■ TASK DIRECTIONS: List each line of the data that contains the string "Score".

##############################

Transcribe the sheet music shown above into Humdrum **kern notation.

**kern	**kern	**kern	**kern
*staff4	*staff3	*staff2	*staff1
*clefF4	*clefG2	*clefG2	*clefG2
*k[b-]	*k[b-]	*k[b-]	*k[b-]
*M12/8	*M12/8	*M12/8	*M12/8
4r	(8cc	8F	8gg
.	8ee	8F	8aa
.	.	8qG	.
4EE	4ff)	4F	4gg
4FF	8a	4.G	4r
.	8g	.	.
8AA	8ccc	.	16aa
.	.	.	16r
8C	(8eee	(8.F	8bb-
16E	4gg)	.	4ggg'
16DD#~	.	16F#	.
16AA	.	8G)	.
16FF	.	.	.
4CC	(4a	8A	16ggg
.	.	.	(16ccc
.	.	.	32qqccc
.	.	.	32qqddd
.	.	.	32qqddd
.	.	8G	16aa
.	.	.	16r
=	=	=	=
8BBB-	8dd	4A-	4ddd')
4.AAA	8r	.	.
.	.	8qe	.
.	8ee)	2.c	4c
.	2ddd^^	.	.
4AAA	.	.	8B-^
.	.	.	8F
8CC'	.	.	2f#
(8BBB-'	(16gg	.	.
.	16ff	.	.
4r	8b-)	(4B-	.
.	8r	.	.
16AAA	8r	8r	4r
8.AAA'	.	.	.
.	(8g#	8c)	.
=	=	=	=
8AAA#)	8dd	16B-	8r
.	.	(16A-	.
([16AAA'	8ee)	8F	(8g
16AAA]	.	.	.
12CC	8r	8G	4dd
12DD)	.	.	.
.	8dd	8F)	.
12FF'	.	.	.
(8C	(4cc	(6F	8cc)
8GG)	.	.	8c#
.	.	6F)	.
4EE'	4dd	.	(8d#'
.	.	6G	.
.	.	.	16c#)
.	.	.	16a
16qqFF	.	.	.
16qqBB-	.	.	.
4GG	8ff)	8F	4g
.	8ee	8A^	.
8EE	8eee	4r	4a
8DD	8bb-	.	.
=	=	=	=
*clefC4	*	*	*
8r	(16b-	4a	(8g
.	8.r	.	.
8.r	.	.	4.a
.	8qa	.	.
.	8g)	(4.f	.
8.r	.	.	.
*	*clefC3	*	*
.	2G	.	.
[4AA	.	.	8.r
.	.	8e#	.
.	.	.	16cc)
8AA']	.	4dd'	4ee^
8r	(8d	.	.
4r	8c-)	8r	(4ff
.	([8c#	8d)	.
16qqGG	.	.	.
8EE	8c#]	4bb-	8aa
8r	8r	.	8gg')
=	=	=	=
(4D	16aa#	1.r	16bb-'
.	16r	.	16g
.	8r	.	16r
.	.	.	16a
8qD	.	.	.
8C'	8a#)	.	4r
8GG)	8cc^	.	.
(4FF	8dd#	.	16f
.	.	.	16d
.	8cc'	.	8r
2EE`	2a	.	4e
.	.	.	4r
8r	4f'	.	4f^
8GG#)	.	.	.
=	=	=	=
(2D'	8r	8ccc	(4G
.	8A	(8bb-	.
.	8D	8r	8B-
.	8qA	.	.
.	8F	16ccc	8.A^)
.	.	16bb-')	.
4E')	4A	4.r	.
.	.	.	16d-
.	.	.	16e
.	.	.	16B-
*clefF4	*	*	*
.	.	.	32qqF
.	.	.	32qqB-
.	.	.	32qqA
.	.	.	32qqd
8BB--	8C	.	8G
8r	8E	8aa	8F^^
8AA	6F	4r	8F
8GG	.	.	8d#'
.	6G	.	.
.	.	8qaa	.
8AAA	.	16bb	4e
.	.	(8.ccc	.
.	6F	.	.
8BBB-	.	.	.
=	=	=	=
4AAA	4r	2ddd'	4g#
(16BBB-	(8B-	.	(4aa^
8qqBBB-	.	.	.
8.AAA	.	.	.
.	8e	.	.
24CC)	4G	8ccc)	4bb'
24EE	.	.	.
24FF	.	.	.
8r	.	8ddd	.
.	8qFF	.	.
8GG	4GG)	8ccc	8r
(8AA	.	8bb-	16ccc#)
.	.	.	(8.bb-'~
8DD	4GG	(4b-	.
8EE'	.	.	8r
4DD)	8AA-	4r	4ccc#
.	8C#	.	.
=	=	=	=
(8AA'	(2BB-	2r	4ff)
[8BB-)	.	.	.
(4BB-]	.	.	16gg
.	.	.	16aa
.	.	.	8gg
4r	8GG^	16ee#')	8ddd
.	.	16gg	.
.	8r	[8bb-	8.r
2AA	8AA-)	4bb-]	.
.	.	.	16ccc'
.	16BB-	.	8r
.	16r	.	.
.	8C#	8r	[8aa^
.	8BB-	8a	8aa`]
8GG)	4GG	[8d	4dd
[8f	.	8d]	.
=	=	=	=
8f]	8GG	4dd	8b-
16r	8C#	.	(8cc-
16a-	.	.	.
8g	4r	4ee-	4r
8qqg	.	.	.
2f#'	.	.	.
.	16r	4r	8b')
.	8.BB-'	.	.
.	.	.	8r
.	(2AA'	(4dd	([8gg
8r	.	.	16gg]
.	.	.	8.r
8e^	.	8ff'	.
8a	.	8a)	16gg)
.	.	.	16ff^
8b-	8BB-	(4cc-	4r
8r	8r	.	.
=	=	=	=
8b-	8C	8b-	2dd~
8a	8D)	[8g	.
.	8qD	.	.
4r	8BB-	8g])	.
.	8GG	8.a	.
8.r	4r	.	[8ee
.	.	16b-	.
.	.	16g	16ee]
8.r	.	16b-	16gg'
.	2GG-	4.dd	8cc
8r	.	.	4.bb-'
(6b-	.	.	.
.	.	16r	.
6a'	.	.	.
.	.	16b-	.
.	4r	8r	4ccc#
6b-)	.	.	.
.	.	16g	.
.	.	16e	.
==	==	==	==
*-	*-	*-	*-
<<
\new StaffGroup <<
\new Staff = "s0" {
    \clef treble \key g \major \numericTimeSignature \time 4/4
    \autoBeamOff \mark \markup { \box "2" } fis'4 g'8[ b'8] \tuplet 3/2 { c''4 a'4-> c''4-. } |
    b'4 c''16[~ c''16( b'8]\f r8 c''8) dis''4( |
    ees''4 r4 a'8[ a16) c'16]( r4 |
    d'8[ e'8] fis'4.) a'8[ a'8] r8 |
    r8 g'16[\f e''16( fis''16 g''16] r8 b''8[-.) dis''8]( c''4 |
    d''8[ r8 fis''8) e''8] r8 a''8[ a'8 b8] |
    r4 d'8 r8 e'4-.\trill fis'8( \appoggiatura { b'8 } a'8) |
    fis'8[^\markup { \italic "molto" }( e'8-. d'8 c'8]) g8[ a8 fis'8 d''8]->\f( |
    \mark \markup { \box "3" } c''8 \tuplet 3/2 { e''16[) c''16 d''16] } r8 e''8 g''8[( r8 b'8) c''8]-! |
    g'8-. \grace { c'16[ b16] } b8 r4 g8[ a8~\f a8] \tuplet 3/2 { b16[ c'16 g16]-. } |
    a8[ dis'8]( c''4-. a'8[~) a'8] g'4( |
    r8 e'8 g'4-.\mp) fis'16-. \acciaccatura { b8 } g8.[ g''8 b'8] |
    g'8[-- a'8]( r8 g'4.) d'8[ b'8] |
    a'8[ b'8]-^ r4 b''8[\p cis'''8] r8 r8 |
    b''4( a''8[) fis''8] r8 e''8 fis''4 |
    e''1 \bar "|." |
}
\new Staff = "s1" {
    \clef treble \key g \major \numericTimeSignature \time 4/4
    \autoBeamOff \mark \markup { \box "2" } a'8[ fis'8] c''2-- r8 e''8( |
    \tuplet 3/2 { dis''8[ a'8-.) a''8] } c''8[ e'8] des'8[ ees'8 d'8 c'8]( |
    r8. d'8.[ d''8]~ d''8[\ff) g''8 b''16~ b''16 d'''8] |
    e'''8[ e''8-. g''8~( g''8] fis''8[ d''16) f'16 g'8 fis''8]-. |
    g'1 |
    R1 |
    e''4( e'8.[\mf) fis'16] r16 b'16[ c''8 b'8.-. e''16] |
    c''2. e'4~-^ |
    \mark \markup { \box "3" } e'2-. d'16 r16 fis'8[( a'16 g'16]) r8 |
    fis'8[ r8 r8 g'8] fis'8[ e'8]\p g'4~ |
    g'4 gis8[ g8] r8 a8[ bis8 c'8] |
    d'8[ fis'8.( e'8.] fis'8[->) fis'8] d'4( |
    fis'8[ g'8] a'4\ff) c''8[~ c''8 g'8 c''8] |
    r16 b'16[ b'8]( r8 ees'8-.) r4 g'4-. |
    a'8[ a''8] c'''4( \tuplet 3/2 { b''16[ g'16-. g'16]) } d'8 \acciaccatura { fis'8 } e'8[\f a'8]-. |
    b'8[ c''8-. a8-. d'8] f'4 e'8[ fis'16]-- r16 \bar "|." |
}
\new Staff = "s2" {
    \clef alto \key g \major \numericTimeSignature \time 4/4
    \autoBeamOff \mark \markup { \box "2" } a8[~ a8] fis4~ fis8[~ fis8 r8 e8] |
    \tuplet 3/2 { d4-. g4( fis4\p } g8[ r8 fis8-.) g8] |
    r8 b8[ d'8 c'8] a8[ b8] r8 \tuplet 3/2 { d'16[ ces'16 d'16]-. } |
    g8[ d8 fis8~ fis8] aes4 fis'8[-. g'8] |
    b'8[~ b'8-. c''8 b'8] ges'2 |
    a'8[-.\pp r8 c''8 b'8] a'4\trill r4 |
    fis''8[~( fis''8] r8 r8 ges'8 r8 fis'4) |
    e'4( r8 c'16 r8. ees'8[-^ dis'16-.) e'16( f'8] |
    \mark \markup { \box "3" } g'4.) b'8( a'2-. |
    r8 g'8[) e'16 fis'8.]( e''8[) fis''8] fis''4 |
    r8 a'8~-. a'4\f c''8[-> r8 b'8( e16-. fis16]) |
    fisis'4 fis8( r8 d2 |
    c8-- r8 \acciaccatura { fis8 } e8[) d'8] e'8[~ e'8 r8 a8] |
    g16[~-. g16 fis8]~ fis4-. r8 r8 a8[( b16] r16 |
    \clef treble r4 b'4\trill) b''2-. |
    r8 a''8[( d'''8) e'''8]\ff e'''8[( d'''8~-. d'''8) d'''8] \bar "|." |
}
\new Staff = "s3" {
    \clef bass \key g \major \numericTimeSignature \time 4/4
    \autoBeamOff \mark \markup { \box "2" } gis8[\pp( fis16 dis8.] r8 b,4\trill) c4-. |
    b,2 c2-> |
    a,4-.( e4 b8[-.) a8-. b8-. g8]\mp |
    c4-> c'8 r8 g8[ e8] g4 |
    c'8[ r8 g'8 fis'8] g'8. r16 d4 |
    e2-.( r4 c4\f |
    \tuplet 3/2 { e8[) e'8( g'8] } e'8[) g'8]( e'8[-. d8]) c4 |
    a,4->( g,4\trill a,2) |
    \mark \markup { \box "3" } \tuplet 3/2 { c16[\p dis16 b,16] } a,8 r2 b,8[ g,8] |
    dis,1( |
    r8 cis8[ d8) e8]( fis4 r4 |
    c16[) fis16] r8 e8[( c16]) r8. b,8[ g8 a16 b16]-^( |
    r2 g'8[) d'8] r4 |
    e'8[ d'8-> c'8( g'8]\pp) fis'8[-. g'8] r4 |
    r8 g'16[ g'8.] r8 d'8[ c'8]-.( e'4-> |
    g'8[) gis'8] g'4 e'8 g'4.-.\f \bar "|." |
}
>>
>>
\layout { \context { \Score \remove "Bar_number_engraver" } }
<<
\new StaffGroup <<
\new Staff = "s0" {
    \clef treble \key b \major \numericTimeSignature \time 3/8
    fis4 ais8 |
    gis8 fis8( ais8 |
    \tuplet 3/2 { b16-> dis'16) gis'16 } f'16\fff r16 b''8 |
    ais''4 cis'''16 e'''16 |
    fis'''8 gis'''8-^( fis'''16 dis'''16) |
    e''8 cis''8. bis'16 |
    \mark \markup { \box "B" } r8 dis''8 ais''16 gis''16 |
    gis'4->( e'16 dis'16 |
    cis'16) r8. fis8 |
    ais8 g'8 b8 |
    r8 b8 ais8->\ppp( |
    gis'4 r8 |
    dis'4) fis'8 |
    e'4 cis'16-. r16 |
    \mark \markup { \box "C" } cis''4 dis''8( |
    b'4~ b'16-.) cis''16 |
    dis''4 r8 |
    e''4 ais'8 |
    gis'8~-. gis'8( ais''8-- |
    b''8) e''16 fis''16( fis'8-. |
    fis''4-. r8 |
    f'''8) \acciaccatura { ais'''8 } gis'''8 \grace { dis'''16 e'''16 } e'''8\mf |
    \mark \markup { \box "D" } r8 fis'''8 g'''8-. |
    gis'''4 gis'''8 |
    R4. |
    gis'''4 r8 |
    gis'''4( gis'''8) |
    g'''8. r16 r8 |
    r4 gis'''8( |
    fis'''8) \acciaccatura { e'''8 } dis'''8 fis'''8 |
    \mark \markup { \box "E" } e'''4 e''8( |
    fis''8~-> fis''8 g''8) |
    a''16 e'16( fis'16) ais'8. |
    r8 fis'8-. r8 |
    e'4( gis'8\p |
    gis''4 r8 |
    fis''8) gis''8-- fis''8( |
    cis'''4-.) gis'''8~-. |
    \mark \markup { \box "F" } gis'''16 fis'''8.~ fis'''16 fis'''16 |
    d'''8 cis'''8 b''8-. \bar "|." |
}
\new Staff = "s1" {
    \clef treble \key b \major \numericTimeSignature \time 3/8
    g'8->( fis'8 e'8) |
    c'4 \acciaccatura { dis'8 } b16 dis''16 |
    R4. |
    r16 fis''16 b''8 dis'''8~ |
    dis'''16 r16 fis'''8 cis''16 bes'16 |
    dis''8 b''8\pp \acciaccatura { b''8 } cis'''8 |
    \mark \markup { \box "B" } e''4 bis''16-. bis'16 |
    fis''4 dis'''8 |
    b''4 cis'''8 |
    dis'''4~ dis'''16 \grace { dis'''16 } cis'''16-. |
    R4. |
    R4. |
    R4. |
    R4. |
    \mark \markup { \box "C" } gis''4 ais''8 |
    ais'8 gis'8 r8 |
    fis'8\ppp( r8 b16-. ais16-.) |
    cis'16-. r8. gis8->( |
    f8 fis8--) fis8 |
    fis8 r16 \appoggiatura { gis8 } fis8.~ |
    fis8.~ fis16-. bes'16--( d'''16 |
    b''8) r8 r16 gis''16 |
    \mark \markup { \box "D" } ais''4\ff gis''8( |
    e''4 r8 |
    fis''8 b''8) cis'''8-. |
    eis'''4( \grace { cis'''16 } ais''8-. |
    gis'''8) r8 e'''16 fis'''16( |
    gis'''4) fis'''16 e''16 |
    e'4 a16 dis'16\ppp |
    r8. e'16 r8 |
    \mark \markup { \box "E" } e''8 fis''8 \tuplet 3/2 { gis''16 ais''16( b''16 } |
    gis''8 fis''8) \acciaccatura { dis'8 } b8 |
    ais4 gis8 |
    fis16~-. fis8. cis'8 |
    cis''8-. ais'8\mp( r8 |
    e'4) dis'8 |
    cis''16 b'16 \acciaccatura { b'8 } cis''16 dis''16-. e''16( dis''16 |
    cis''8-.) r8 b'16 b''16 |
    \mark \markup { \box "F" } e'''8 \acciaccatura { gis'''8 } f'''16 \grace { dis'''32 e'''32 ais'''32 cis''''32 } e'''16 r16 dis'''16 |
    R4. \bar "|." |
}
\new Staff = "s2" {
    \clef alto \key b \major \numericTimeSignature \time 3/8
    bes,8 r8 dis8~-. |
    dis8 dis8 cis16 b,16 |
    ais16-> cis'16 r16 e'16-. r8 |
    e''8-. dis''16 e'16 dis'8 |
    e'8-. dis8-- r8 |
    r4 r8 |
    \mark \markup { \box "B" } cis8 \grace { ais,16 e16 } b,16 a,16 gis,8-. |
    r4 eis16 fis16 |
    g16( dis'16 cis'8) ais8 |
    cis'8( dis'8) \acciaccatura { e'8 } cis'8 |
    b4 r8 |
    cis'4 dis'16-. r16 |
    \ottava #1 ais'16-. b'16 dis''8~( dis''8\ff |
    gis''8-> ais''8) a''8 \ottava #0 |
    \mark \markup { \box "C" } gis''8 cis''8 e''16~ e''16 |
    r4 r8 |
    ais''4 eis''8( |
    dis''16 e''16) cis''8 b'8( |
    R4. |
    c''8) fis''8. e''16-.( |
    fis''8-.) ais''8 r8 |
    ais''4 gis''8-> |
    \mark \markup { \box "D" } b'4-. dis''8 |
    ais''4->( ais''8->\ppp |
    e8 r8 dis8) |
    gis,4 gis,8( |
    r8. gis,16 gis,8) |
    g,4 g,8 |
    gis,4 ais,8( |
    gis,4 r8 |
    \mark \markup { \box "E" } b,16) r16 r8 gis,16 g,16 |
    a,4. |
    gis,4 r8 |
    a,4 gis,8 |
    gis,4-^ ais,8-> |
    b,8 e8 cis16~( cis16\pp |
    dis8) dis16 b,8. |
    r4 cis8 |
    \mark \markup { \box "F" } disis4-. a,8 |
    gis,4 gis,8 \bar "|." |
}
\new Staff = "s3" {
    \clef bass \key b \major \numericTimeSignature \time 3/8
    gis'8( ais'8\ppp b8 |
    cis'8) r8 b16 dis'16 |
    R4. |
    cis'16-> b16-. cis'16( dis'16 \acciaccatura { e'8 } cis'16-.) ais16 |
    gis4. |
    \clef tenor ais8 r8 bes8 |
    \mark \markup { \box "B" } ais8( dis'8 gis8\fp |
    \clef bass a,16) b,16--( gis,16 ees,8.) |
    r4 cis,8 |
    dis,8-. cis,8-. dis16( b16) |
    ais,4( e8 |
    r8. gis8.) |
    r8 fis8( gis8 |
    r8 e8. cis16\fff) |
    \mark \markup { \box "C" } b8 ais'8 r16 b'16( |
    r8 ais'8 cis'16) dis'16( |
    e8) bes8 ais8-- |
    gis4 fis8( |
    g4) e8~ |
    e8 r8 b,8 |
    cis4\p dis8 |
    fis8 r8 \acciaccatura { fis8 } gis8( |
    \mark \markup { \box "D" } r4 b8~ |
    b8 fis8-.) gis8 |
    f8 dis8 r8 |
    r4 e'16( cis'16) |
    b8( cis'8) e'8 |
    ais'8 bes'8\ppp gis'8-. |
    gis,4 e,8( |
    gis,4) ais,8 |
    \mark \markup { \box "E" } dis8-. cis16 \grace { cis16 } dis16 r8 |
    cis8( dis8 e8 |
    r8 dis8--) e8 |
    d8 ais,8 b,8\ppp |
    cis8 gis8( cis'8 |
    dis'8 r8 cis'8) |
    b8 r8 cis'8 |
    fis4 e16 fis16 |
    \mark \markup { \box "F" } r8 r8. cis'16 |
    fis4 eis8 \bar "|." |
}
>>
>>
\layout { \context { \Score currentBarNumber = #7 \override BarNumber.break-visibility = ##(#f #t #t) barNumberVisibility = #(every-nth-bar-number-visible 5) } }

##############################

■ WRITTEN RESPONSE:
\layout { \context { \Score \remove "Bar_number_engraver" } }
\layout { \context { \Score currentBarNumber = #7 \override BarNumber.break-visibility = ##(#f #t #t) barNumberVisibility = #(every-nth-bar-number-visible 5) } }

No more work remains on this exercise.